** Exercise instructions **
Look through the material below. Return exactly the lines from the one with "green brick K1:K2" through the one with "lime brick E5", both included.

** Entries shown **

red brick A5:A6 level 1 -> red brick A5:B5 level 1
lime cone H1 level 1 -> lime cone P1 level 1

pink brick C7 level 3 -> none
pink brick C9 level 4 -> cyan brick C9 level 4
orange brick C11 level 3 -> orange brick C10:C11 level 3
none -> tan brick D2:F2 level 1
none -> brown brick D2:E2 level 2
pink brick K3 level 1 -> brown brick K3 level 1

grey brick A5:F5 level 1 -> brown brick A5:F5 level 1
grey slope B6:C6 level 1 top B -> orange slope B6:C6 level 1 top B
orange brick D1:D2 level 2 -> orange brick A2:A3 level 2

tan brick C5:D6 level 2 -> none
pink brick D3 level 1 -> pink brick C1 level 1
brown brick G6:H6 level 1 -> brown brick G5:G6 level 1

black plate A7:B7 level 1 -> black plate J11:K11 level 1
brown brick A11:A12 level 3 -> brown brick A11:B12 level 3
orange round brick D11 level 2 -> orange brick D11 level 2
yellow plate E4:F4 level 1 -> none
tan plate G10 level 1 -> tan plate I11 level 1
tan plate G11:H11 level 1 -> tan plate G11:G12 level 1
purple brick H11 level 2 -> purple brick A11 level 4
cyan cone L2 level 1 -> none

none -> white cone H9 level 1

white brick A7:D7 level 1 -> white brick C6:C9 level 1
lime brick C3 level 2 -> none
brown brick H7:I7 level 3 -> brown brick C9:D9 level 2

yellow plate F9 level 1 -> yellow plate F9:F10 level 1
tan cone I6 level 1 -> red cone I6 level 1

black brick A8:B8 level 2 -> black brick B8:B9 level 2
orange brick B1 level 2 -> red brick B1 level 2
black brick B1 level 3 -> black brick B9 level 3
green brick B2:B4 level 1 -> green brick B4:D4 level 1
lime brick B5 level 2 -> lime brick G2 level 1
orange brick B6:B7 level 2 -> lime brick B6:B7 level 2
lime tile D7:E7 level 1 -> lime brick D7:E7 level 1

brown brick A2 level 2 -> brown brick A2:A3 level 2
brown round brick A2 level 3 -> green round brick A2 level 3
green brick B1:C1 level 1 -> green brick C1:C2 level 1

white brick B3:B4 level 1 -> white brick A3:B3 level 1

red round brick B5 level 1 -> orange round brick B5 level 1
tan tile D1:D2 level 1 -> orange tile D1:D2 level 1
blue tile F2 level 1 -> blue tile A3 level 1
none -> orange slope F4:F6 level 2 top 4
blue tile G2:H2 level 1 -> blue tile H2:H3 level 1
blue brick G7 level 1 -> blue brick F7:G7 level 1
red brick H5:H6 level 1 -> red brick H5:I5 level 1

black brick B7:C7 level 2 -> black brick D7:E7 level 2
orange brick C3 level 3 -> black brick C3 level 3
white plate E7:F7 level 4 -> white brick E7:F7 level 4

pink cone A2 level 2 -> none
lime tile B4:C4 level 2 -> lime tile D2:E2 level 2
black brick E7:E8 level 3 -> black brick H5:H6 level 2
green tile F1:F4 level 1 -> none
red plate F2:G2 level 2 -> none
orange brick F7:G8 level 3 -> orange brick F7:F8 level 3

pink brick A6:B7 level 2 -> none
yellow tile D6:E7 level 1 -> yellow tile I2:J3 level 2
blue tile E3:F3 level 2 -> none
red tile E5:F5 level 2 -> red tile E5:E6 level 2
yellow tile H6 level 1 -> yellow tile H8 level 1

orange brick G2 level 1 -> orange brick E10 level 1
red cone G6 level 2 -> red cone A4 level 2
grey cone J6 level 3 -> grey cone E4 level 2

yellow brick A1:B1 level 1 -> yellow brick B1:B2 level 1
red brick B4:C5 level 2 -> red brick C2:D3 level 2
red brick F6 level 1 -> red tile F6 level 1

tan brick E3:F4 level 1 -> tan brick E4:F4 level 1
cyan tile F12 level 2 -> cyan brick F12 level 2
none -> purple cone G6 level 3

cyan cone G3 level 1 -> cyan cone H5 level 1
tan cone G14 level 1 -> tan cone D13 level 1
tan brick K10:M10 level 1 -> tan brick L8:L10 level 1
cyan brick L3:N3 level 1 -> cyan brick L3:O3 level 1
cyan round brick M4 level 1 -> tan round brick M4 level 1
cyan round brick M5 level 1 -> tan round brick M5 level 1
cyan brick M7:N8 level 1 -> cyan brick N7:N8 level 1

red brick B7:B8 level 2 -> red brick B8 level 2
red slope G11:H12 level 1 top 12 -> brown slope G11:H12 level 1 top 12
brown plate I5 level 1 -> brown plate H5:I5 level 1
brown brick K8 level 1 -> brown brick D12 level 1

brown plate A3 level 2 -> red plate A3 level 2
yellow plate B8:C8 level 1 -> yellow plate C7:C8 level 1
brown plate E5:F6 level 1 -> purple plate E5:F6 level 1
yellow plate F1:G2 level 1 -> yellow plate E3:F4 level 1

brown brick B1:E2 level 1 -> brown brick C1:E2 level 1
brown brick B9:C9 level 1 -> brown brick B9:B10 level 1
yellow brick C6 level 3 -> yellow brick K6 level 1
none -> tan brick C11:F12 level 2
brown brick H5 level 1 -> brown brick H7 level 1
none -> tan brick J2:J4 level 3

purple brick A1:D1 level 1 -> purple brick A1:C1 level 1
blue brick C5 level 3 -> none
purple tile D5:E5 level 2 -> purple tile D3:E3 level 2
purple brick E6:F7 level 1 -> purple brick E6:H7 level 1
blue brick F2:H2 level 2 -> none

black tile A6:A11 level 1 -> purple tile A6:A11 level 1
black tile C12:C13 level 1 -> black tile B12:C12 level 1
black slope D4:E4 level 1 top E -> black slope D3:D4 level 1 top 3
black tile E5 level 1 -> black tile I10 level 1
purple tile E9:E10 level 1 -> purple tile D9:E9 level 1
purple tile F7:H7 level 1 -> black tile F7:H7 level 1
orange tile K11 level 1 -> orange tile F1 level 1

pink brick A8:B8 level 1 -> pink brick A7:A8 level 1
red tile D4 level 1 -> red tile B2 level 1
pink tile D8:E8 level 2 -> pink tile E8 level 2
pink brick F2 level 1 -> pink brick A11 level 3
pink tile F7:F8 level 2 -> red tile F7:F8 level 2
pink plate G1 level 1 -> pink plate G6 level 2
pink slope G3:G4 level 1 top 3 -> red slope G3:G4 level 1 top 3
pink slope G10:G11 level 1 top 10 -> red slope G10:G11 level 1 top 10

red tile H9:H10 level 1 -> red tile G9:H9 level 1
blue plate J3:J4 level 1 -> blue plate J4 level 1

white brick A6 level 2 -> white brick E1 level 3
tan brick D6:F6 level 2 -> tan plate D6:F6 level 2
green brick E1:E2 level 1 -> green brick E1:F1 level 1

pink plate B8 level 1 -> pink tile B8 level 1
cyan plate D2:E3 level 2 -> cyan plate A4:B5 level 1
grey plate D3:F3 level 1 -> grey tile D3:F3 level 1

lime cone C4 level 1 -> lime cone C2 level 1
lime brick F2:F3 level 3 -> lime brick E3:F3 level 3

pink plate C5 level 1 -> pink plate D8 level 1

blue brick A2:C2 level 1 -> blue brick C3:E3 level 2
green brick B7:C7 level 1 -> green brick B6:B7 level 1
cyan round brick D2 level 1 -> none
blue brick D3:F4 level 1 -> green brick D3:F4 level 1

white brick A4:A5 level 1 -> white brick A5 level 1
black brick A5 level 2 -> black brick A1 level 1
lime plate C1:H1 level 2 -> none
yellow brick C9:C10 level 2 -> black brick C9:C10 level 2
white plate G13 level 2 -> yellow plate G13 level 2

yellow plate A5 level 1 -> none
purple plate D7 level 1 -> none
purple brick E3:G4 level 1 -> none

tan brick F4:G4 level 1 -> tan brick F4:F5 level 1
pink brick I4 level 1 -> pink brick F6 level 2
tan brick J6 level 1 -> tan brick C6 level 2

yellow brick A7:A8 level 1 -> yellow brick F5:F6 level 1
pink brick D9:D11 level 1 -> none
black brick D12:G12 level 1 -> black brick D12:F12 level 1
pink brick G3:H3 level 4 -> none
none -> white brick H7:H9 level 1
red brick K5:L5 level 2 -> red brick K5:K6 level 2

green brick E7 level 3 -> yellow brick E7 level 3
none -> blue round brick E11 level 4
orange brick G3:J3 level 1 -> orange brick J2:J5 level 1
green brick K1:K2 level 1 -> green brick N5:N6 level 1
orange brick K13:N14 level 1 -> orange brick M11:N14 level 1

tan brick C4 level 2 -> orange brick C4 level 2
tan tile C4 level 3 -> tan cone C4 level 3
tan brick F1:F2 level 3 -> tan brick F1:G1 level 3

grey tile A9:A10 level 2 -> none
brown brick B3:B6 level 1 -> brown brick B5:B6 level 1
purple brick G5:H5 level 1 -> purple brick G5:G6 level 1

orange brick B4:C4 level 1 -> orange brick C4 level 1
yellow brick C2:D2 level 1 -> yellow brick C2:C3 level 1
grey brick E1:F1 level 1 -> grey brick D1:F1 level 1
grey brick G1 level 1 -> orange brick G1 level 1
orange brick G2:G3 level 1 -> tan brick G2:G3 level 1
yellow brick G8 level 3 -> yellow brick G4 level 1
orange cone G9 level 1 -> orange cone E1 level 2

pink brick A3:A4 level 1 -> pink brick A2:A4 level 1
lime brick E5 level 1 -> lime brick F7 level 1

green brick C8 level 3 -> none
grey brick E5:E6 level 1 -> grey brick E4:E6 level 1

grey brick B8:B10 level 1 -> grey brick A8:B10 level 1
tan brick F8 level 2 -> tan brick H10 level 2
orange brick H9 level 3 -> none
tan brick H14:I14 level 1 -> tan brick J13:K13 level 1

** Response to this exercise **
green brick K1:K2 level 1 -> green brick N5:N6 level 1
orange brick K13:N14 level 1 -> orange brick M11:N14 level 1

tan brick C4 level 2 -> orange brick C4 level 2
tan tile C4 level 3 -> tan cone C4 level 3
tan brick F1:F2 level 3 -> tan brick F1:G1 level 3

grey tile A9:A10 level 2 -> none
brown brick B3:B6 level 1 -> brown brick B5:B6 level 1
purple brick G5:H5 level 1 -> purple brick G5:G6 level 1

orange brick B4:C4 level 1 -> orange brick C4 level 1
yellow brick C2:D2 level 1 -> yellow brick C2:C3 level 1
grey brick E1:F1 level 1 -> grey brick D1:F1 level 1
grey brick G1 level 1 -> orange brick G1 level 1
orange brick G2:G3 level 1 -> tan brick G2:G3 level 1
yellow brick G8 level 3 -> yellow brick G4 level 1
orange cone G9 level 1 -> orange cone E1 level 2

pink brick A3:A4 level 1 -> pink brick A2:A4 level 1
lime brick E5 level 1 -> lime brick F7 level 1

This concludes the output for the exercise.